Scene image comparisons
Start of Block

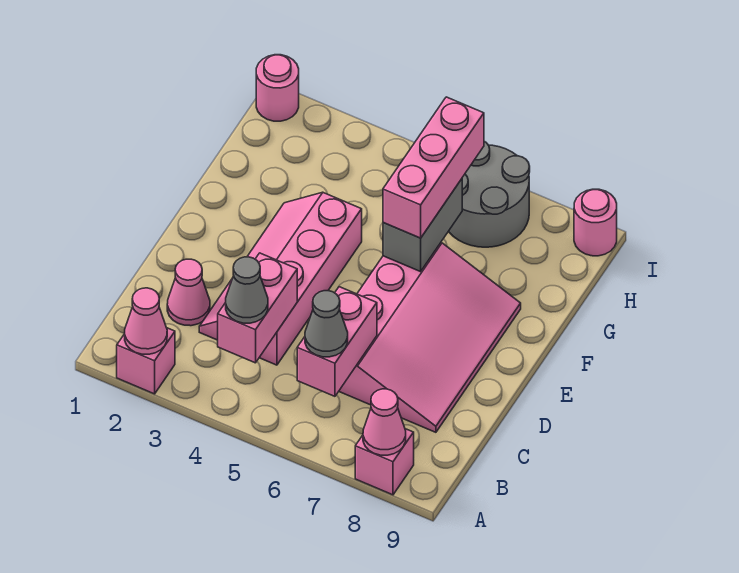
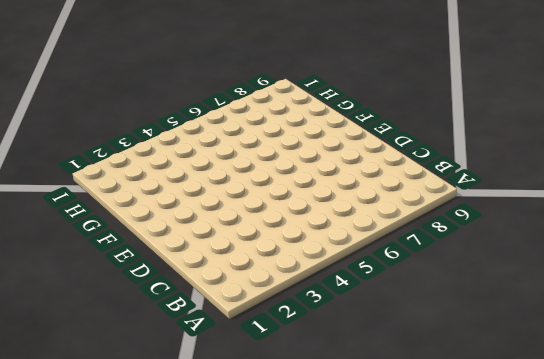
none -> pink brick A2 level 1
none -> pink brick A8 level 1
none -> pink cone C2 level 1

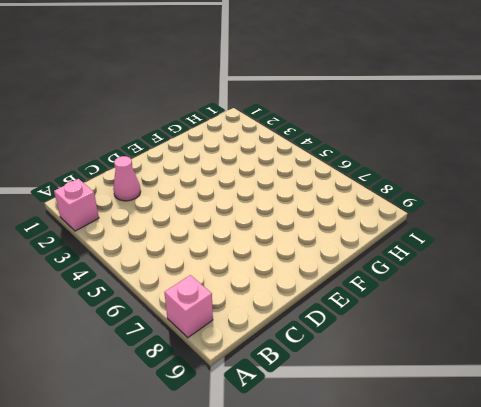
none -> pink slope C3:F4 level 1 top 4
none -> pink slope C6:F8 level 1 top 6
none -> grey round brick H6:I7 level 1

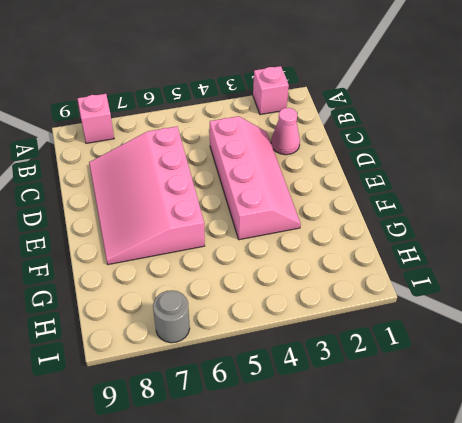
grey round brick I7 level 1 -> grey round brick H6:I7 level 1
none -> pink round brick I1 level 1
none -> pink round brick I9 level 1
none -> pink cone A2 level 2

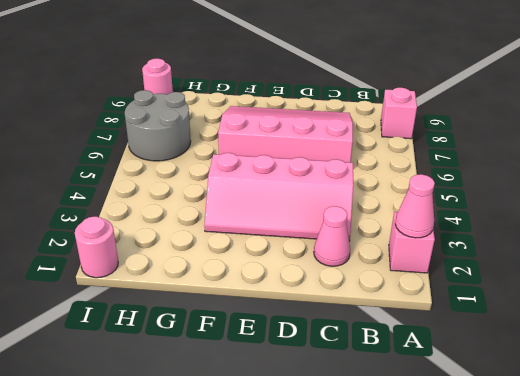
none -> pink cone A8 level 2
none -> pink brick B4:C4 level 2
none -> pink brick B6:C6 level 2

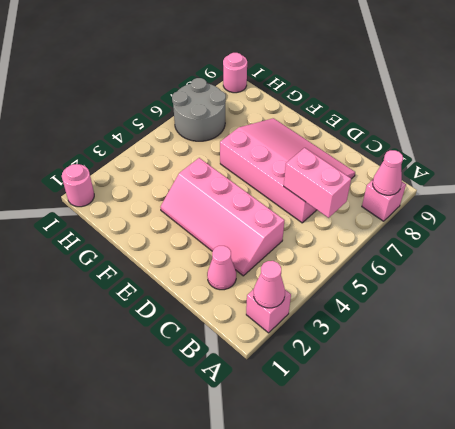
none -> pink brick B4:C4 level 2
none -> grey brick F6:G6 level 2
none -> grey cone B4 level 3

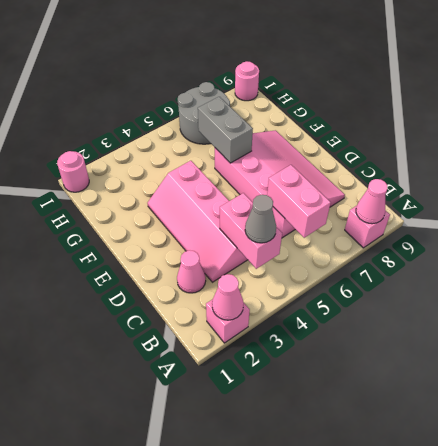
none -> grey cone B6 level 3
none -> pink brick F6:H6 level 3

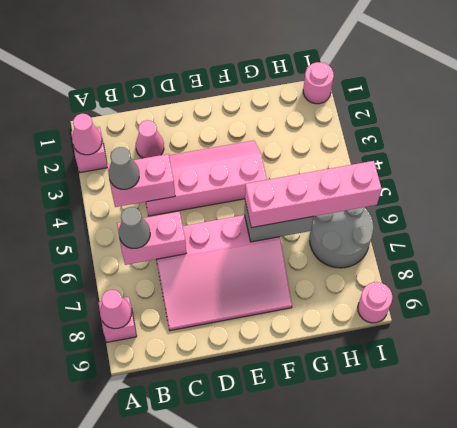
pink brick F6:I6 level 3 -> pink brick F6:H6 level 3

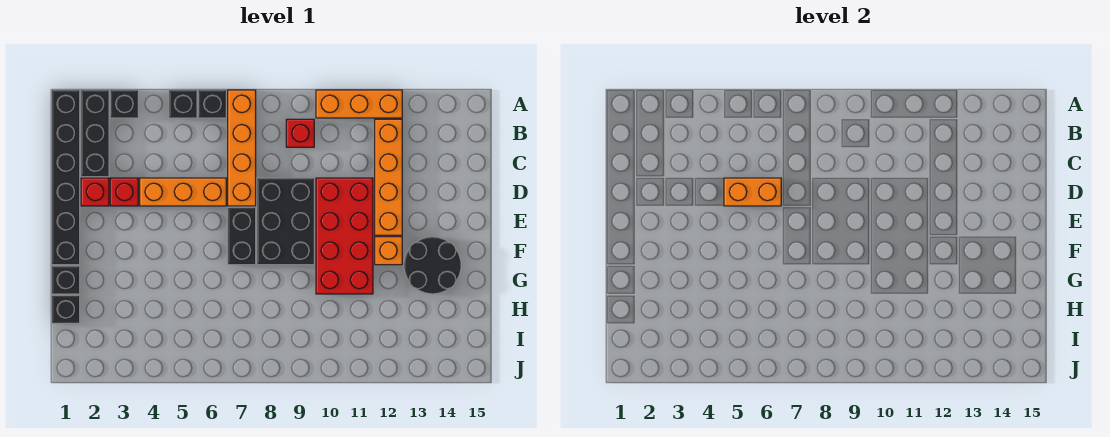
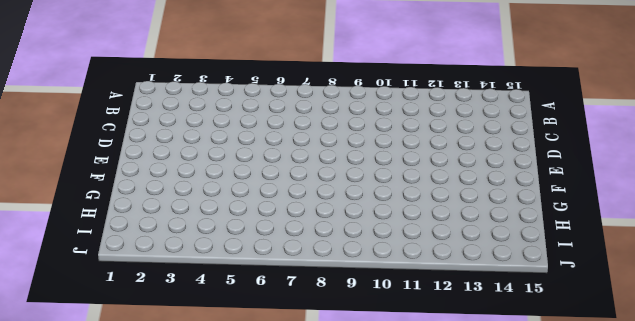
none -> black brick A1:F1 level 1
none -> black brick A2:C2 level 1
none -> black brick A3 level 1

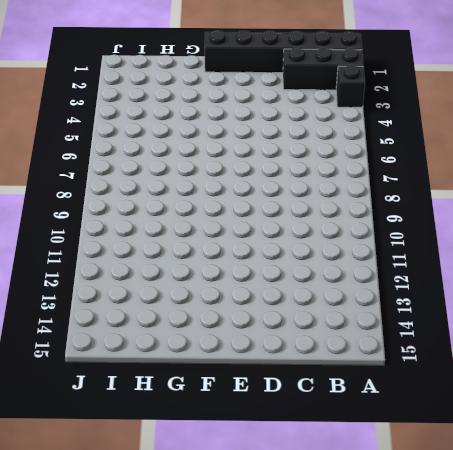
none -> black brick A5 level 1
none -> black brick A6 level 1
none -> orange brick A7:D7 level 1

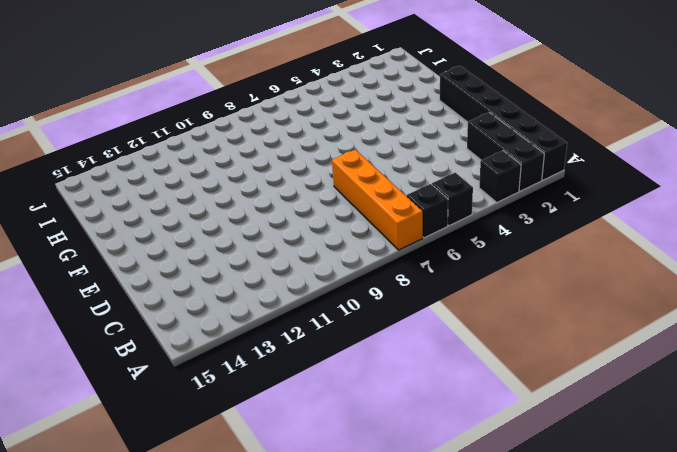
none -> orange brick A10:A12 level 1
none -> red brick B9 level 1
none -> orange brick B12:E12 level 1

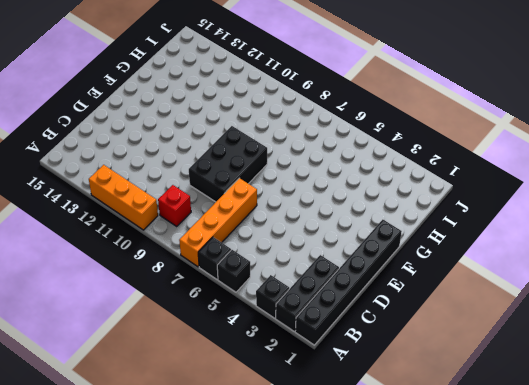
none -> orange brick B12:E12 level 1
none -> red brick D2 level 1
none -> red brick D3 level 1

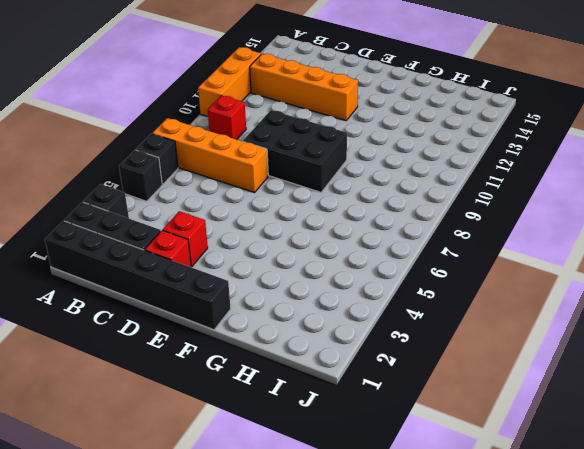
none -> orange brick D4:D6 level 1
none -> red brick D10:G11 level 1
none -> black brick E7:F7 level 1

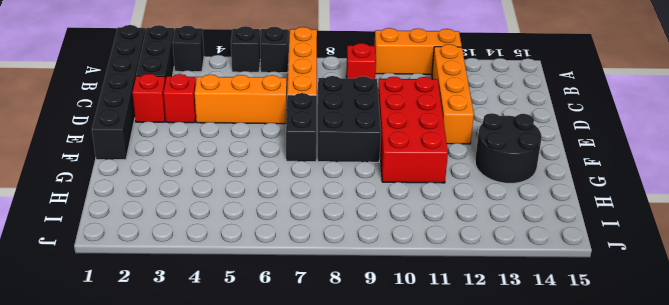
none -> orange brick F12 level 1
none -> black brick G1 level 1
none -> black brick H1 level 1

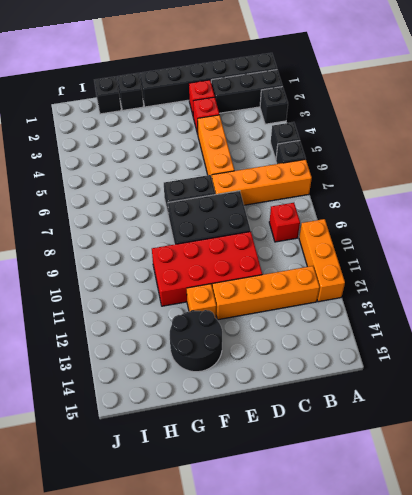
none -> orange brick D5:D6 level 2

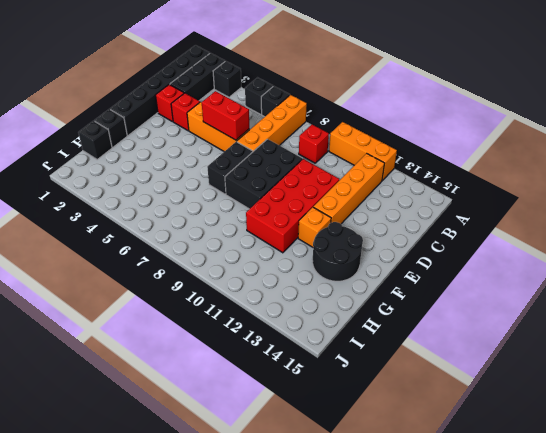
red brick D5:D6 level 2 -> orange brick D5:D6 level 2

End of Block

Only the lines from the one containing "none -> pink brick A8 level 1" through the last line of the data above, both included, belong in the reply, each restated exactly and without pictures.

**Solution to the problem**
none -> pink brick A8 level 1
none -> pink cone C2 level 1

none -> pink slope C3:F4 level 1 top 4
none -> pink slope C6:F8 level 1 top 6
none -> grey round brick H6:I7 level 1

grey round brick I7 level 1 -> grey round brick H6:I7 level 1
none -> pink round brick I1 level 1
none -> pink round brick I9 level 1
none -> pink cone A2 level 2

none -> pink cone A8 level 2
none -> pink brick B4:C4 level 2
none -> pink brick B6:C6 level 2

none -> pink brick B4:C4 level 2
none -> grey brick F6:G6 level 2
none -> grey cone B4 level 3

none -> grey cone B6 level 3
none -> pink brick F6:H6 level 3

pink brick F6:I6 level 3 -> pink brick F6:H6 level 3

none -> black brick A1:F1 level 1
none -> black brick A2:C2 level 1
none -> black brick A3 level 1

none -> black brick A5 level 1
none -> black brick A6 level 1
none -> orange brick A7:D7 level 1

none -> orange brick A10:A12 level 1
none -> red brick B9 level 1
none -> orange brick B12:E12 level 1

none -> orange brick B12:E12 level 1
none -> red brick D2 level 1
none -> red brick D3 level 1

none -> orange brick D4:D6 level 1
none -> red brick D10:G11 level 1
none -> black brick E7:F7 level 1

none -> orange brick F12 level 1
none -> black brick G1 level 1
none -> black brick H1 level 1

none -> orange brick D5:D6 level 2

red brick D5:D6 level 2 -> orange brick D5:D6 level 2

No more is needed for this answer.